EXERCISE OBJECTIVE: From the data, copy out every line in which the word "pawn" appears.

RECORDS FOR THIS EXERCISE:

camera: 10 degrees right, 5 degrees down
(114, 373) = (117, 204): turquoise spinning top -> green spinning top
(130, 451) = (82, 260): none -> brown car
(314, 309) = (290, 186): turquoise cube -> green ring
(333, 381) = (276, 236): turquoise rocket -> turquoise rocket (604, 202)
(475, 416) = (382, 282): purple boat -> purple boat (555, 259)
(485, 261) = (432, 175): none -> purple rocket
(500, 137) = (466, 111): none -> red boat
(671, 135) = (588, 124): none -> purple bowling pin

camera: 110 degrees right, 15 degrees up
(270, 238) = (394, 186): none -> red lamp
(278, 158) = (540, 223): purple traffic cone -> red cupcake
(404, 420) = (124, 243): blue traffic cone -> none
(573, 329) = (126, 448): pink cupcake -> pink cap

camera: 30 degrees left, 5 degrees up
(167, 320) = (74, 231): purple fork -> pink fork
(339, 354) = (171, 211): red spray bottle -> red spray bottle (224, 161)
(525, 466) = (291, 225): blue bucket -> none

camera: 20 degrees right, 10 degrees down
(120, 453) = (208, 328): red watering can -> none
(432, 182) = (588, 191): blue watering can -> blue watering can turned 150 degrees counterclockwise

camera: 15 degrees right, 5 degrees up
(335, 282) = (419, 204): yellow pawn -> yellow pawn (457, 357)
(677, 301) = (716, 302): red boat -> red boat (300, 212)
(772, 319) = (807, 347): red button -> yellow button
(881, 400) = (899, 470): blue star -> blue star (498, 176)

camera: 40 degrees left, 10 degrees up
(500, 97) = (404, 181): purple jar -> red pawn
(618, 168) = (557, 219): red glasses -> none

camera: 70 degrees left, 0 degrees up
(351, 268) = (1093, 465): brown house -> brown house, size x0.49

WRITTEN ANSWER:
(335, 282) = (419, 204): yellow pawn -> yellow pawn (457, 357)
(500, 97) = (404, 181): purple jar -> red pawn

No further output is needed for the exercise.